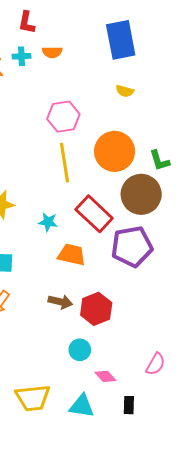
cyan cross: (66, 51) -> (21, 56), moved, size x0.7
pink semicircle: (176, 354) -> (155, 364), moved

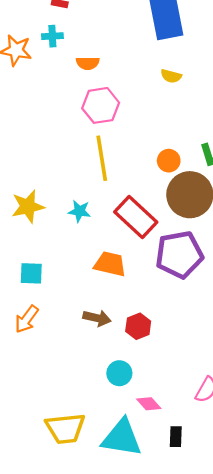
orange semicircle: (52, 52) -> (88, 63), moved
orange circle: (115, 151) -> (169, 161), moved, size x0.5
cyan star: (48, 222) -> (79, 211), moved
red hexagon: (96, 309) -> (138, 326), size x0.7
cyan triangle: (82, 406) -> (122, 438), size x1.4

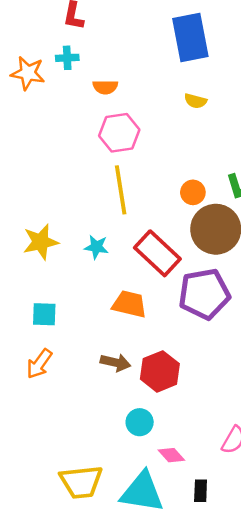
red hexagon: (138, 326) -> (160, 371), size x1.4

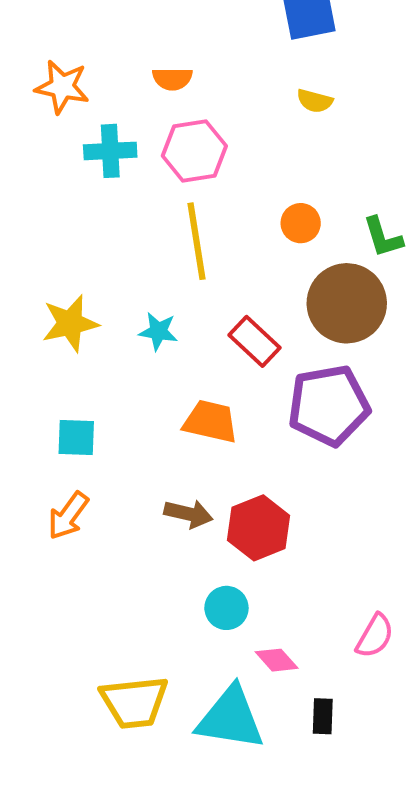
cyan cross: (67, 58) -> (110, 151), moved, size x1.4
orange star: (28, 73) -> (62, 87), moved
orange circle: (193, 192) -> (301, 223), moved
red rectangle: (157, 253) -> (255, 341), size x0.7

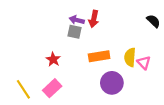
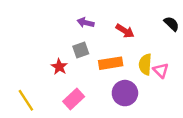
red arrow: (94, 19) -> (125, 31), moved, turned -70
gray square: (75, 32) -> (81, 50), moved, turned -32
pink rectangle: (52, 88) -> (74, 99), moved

--

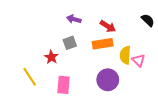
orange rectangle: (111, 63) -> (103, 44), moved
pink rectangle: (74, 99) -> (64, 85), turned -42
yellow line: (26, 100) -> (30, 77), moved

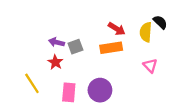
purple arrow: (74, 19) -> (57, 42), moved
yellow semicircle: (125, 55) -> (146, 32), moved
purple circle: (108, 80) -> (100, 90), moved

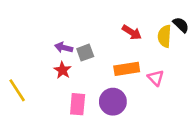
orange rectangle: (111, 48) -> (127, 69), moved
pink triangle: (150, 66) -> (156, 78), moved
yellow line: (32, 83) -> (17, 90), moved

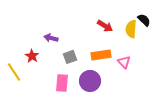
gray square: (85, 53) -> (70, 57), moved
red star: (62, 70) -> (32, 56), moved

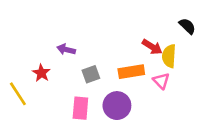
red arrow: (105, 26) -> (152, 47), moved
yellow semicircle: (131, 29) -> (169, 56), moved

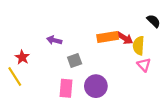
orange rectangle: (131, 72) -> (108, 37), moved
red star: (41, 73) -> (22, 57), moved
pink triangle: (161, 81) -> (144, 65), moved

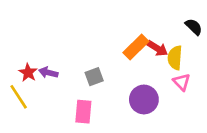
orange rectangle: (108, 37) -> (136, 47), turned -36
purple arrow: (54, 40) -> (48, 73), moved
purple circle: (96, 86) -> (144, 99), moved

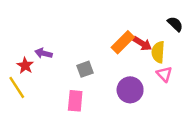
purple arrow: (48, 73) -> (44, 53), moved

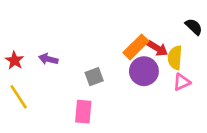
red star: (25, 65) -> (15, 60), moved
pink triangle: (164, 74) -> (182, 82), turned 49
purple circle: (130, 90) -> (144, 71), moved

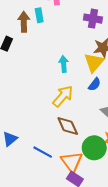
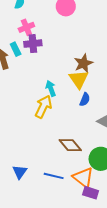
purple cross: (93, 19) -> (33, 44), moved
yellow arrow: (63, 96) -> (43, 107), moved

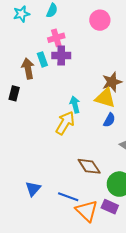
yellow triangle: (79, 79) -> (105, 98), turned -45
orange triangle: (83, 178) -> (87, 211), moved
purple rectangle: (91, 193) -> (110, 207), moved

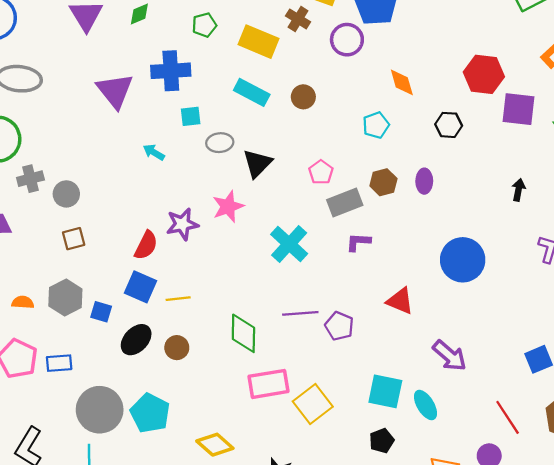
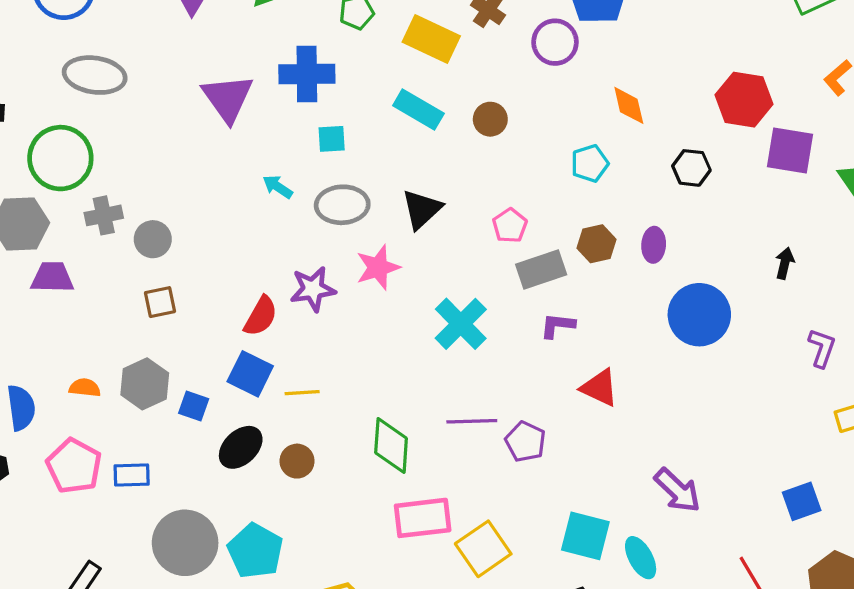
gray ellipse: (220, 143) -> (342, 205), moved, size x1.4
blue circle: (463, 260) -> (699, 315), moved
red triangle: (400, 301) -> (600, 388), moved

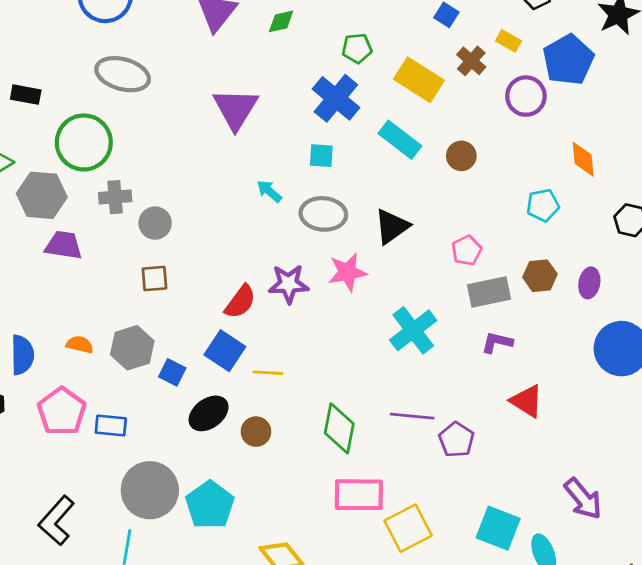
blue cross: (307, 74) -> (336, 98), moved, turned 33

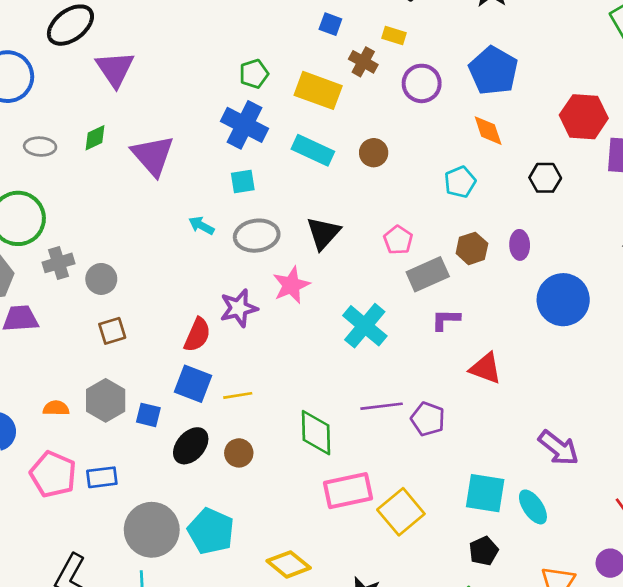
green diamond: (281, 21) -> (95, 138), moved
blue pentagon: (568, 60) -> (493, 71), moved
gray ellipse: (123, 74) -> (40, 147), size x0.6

● WHAT YOU SHOULD DO
With the pictures omitted, copy the entries above exactly from the line containing "red triangle: (400, 301) -> (600, 388), moved" through the line containing "gray ellipse: (123, 74)", both lines included.

● SOLUTION FOR THIS TASK
red triangle: (400, 301) -> (600, 388), moved

blue cross: (307, 74) -> (336, 98), moved, turned 33

green diamond: (281, 21) -> (95, 138), moved
blue pentagon: (568, 60) -> (493, 71), moved
gray ellipse: (123, 74) -> (40, 147), size x0.6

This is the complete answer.